*ABOUT THIS TASK:* Give again, exactly as written, each line of the material below starting at the line that contains "yellow plate D7:D8" and ending at the line that contains "lime round brick". Both ends count, and no other line does.
*** DATASET RECORDS ***
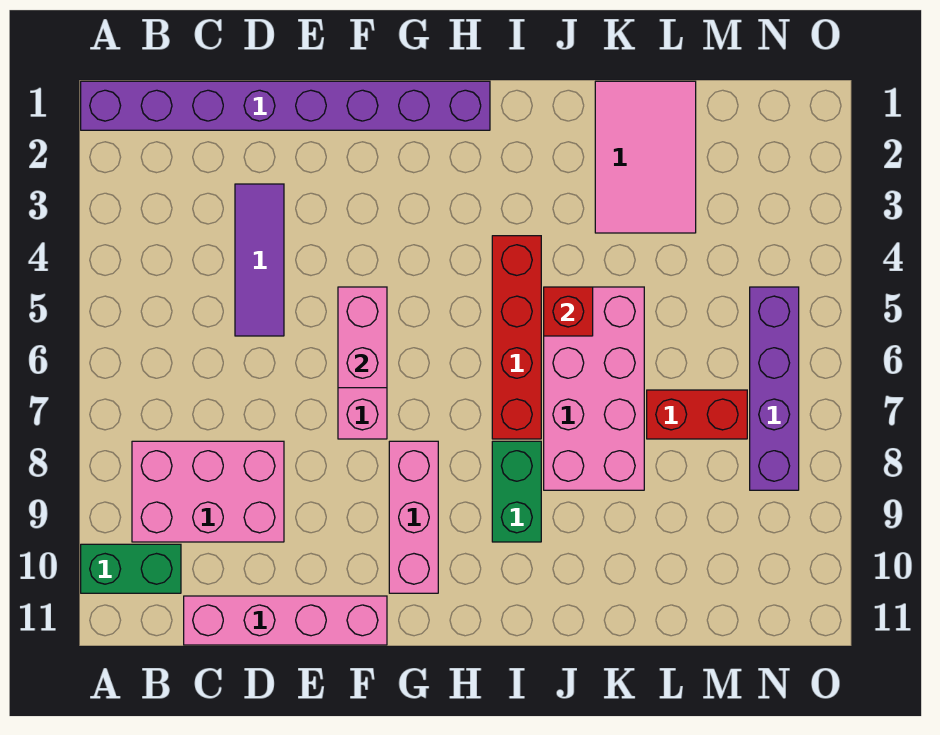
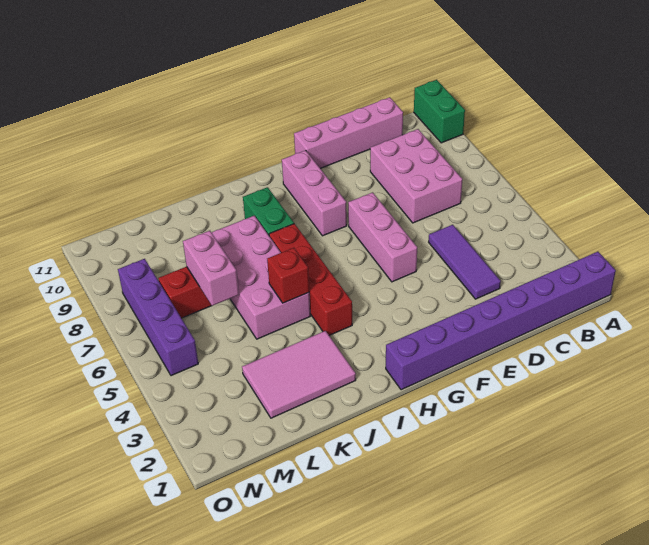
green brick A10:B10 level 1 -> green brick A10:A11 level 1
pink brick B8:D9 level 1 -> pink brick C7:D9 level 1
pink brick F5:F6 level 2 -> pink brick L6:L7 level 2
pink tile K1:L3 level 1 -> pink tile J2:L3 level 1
*** End of DATASET RECORDS ***
*** DATASET RECORDS ***
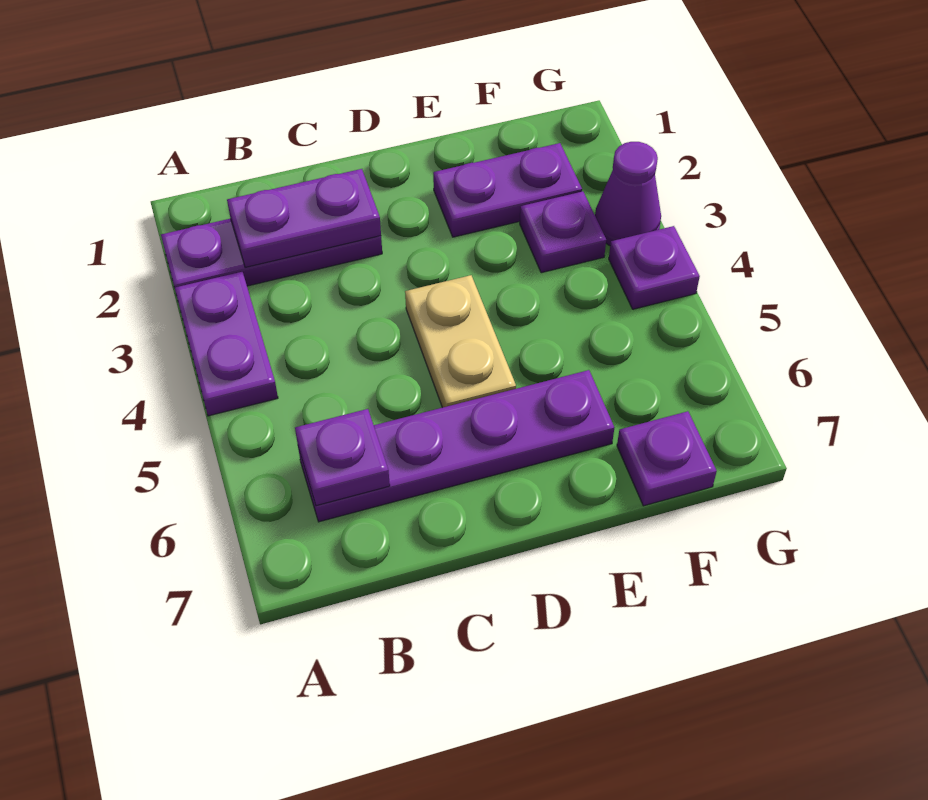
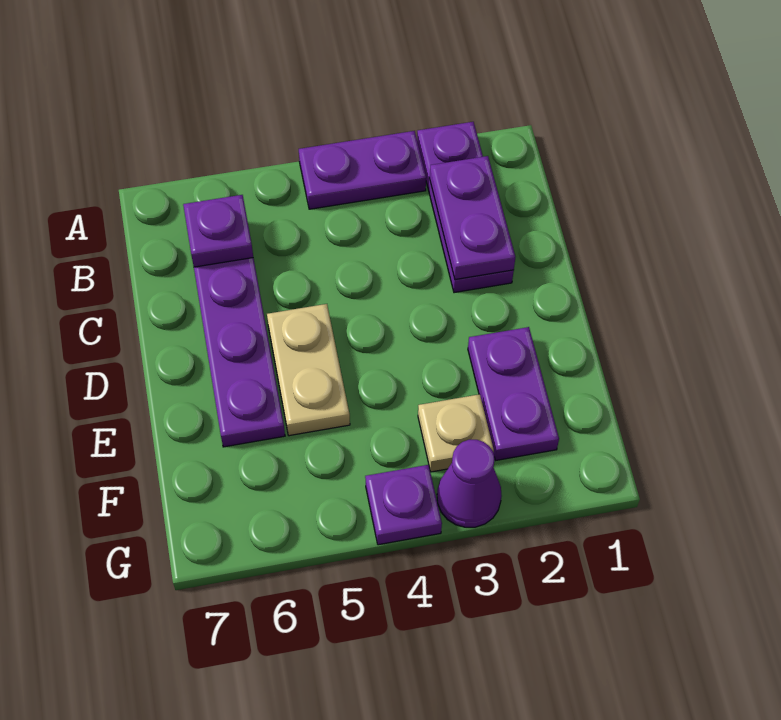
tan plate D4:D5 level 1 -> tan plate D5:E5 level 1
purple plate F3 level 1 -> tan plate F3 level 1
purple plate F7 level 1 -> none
*** End of DATASET RECORDS ***
*** DATASET RECORDS ***
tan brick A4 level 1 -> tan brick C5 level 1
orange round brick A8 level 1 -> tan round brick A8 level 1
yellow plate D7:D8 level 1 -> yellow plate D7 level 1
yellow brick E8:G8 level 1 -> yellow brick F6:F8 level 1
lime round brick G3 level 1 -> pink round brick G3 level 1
*** End of DATASET RECORDS ***
*OUTPUT OF THE TASK:*
yellow plate D7:D8 level 1 -> yellow plate D7 level 1
yellow brick E8:G8 level 1 -> yellow brick F6:F8 level 1
lime round brick G3 level 1 -> pink round brick G3 level 1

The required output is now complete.